Work instructions: Every line of the listing below is to be repeated exactly; the pictures stay out.

Supplied material:
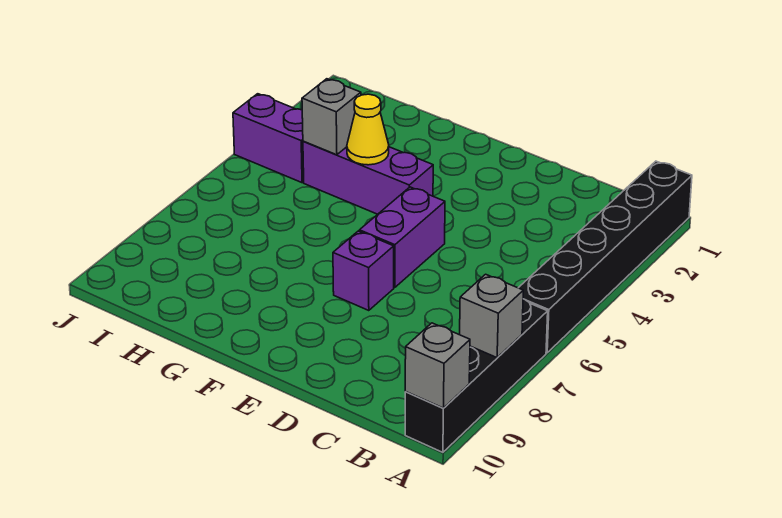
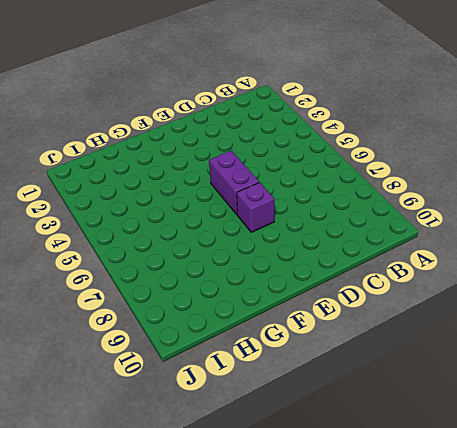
none -> black brick A1:A6 level 1
none -> black brick A7:A10 level 1

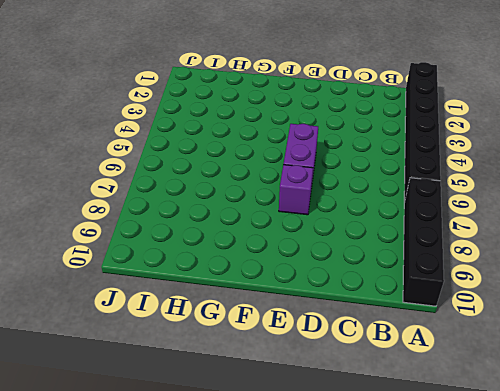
none -> purple brick F4:H4 level 1
none -> purple brick I4:J4 level 1

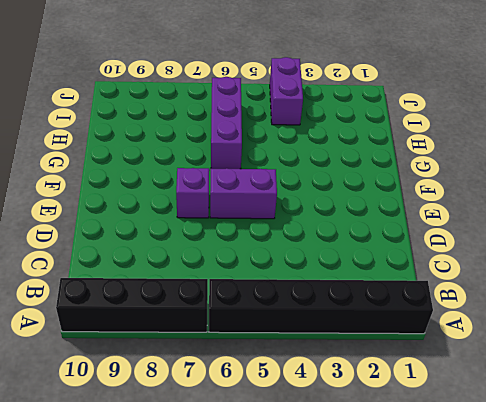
purple brick G6:I6 level 1 -> purple brick F4:H4 level 1
none -> grey brick A8 level 2
none -> grey brick A10 level 2

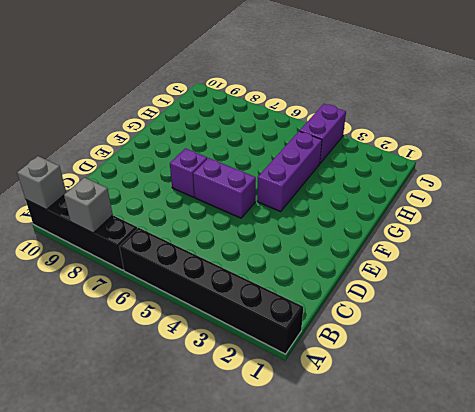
none -> yellow cone G4 level 2
none -> grey brick H4 level 2

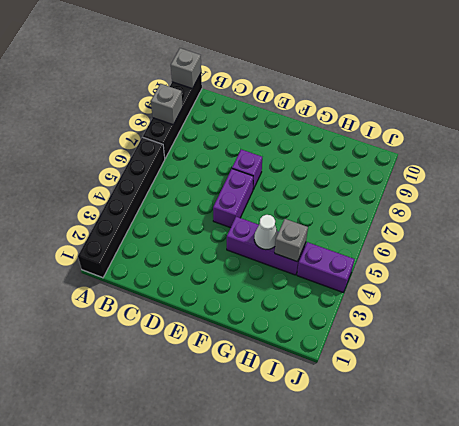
white cone G4 level 2 -> yellow cone G4 level 2

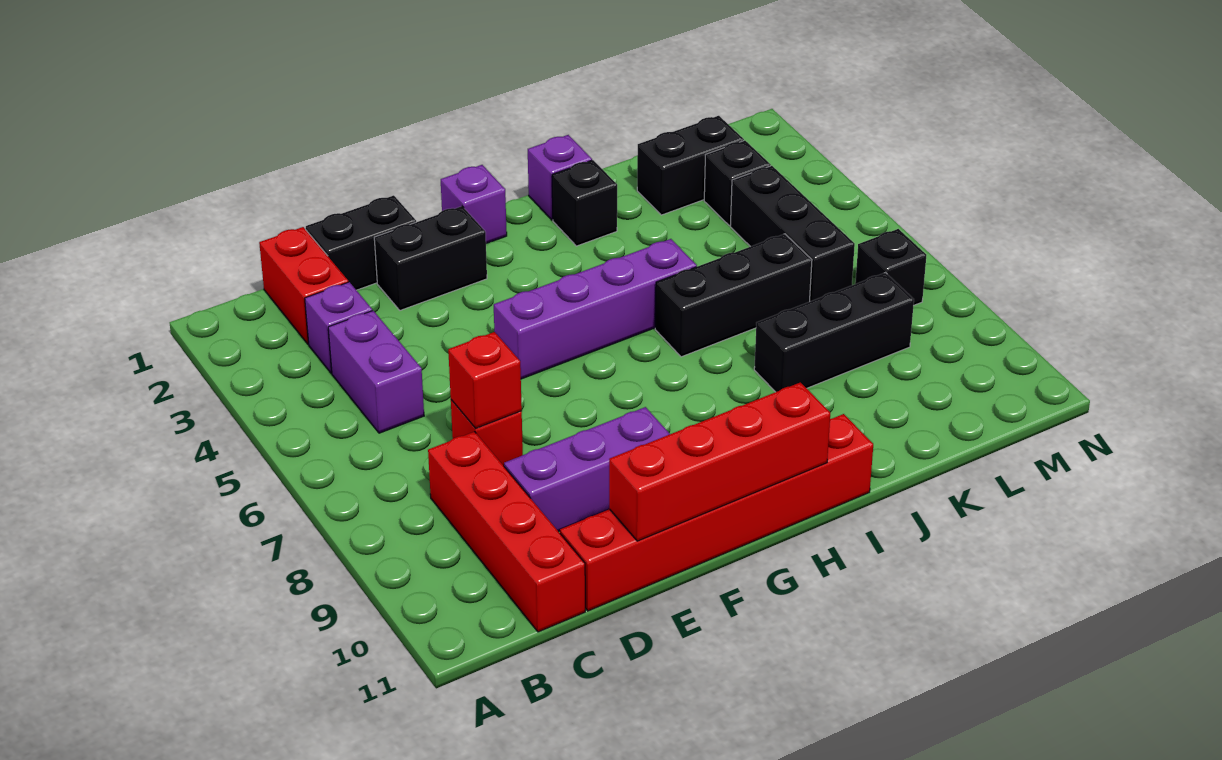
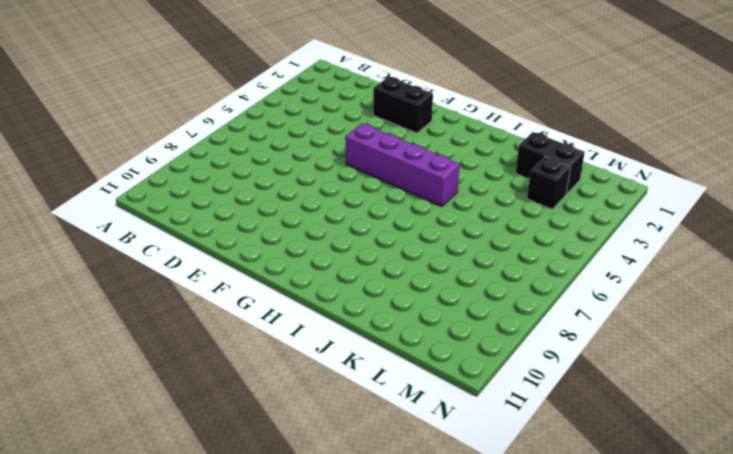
none -> red brick C1:C2 level 1
none -> purple brick C3 level 1
none -> purple brick C4:C5 level 1

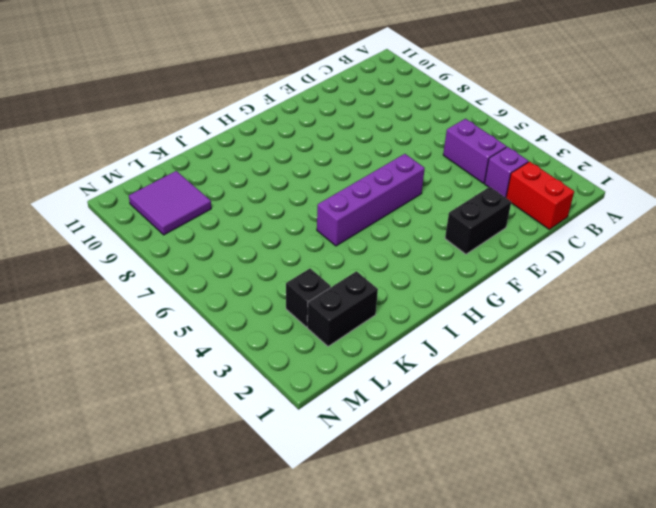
purple tile L9:M10 level 1 -> none
none -> red brick C8:C11 level 1
none -> black brick D1:E1 level 1
none -> red brick D7 level 1

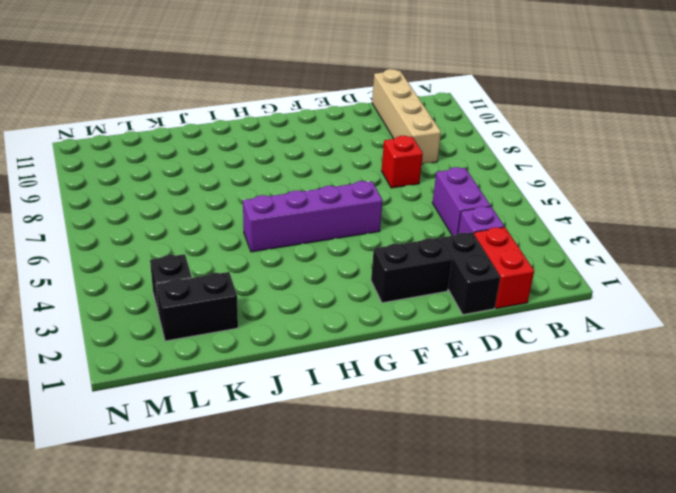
tan brick C8:C11 level 1 -> red brick C8:C11 level 1
black brick D1:D2 level 1 -> black brick D1:E1 level 1
none -> purple brick D9:F9 level 1
none -> red brick D11:I11 level 1
none -> purple brick G1 level 1

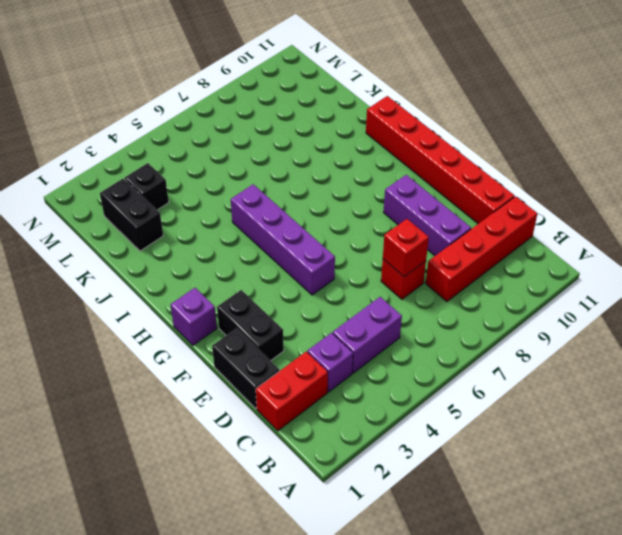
none -> purple brick I1 level 1
none -> black brick I2 level 1
none -> black brick I6:K6 level 1

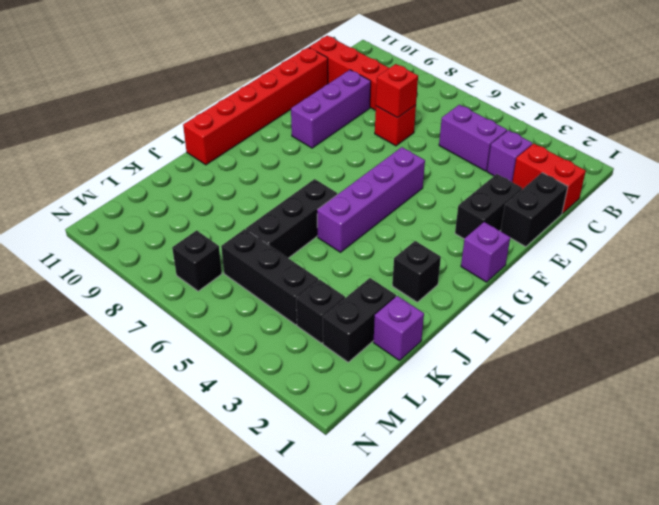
purple brick K1 level 1 -> purple brick I1 level 1
none -> black brick J8:L8 level 1
none -> red brick E11:H11 level 2

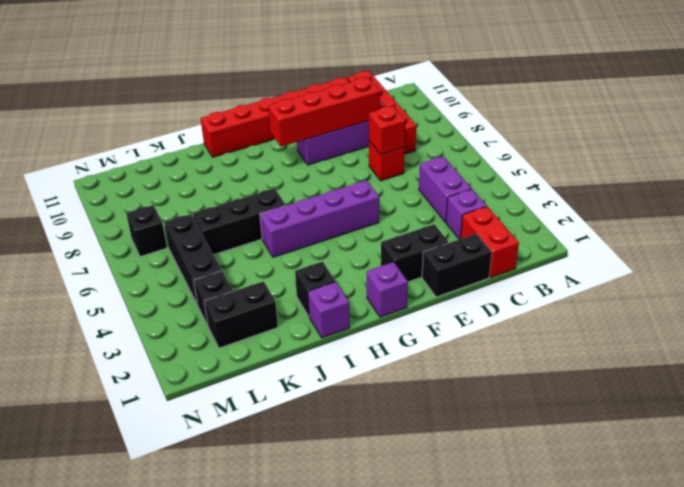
red brick D9:G9 level 2 -> red brick E11:H11 level 2
none -> black brick J8:L8 level 1

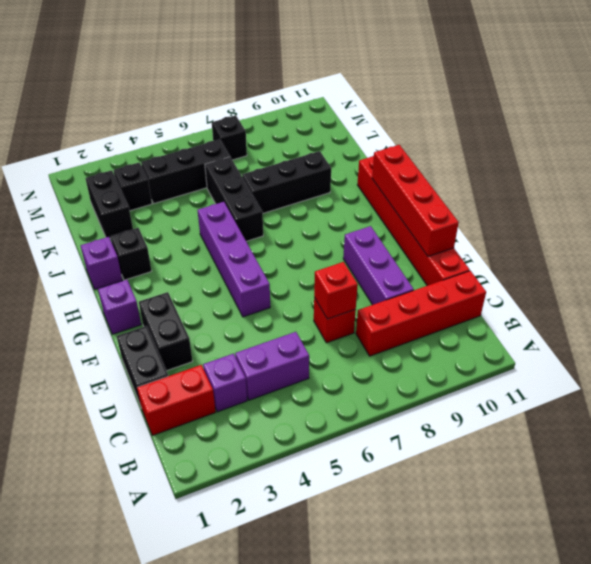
black brick J7:J9 level 1 -> black brick J8:L8 level 1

Result for this task:
none -> black brick A1:A6 level 1
none -> black brick A7:A10 level 1

none -> purple brick F4:H4 level 1
none -> purple brick I4:J4 level 1

purple brick G6:I6 level 1 -> purple brick F4:H4 level 1
none -> grey brick A8 level 2
none -> grey brick A10 level 2

none -> yellow cone G4 level 2
none -> grey brick H4 level 2

white cone G4 level 2 -> yellow cone G4 level 2

none -> red brick C1:C2 level 1
none -> purple brick C3 level 1
none -> purple brick C4:C5 level 1

purple tile L9:M10 level 1 -> none
none -> red brick C8:C11 level 1
none -> black brick D1:E1 level 1
none -> red brick D7 level 1

tan brick C8:C11 level 1 -> red brick C8:C11 level 1
black brick D1:D2 level 1 -> black brick D1:E1 level 1
none -> purple brick D9:F9 level 1
none -> red brick D11:I11 level 1
none -> purple brick G1 level 1

none -> purple brick I1 level 1
none -> black brick I2 level 1
none -> black brick I6:K6 level 1

purple brick K1 level 1 -> purple brick I1 level 1
none -> black brick J8:L8 level 1
none -> red brick E11:H11 level 2

red brick D9:G9 level 2 -> red brick E11:H11 level 2
none -> black brick J8:L8 level 1

black brick J7:J9 level 1 -> black brick J8:L8 level 1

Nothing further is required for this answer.